(DATA EXTRACT)

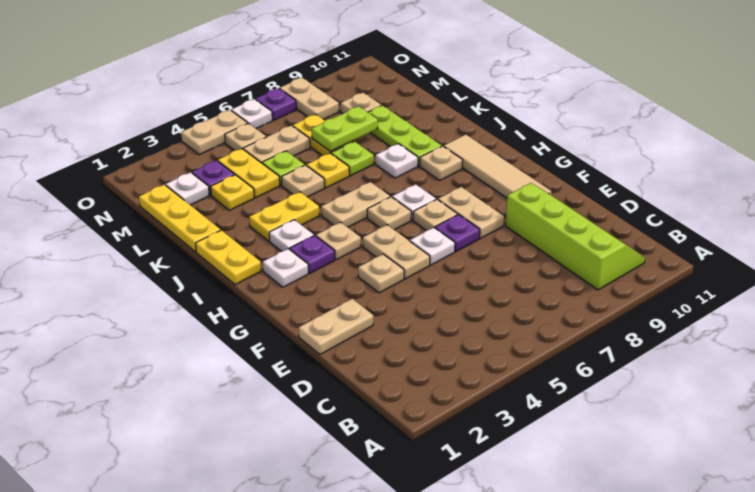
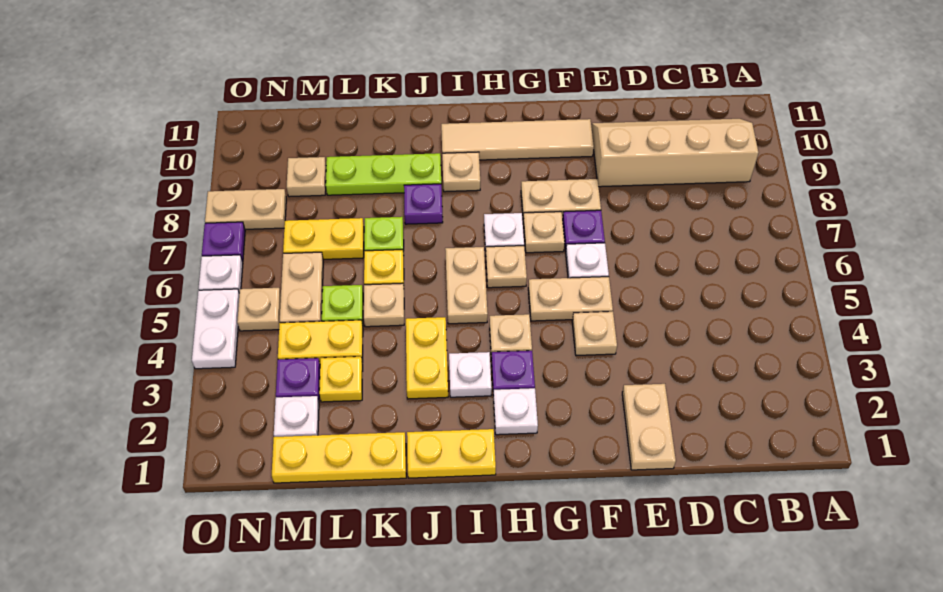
lime slope B9:E10 level 1 top 9 -> tan slope B9:E10 level 1 top 9
white plate J8 level 1 -> purple plate J8 level 1
lime plate L7:L8 level 2 -> none
tan plate O4:O5 level 1 -> white plate O4:O5 level 1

(End DATA EXTRACT)

TASK DETAILS:
Apart from the pictures, the material above has to be repeated exactly.

PROBLEM SOLUTION:
lime slope B9:E10 level 1 top 9 -> tan slope B9:E10 level 1 top 9
white plate J8 level 1 -> purple plate J8 level 1
lime plate L7:L8 level 2 -> none
tan plate O4:O5 level 1 -> white plate O4:O5 level 1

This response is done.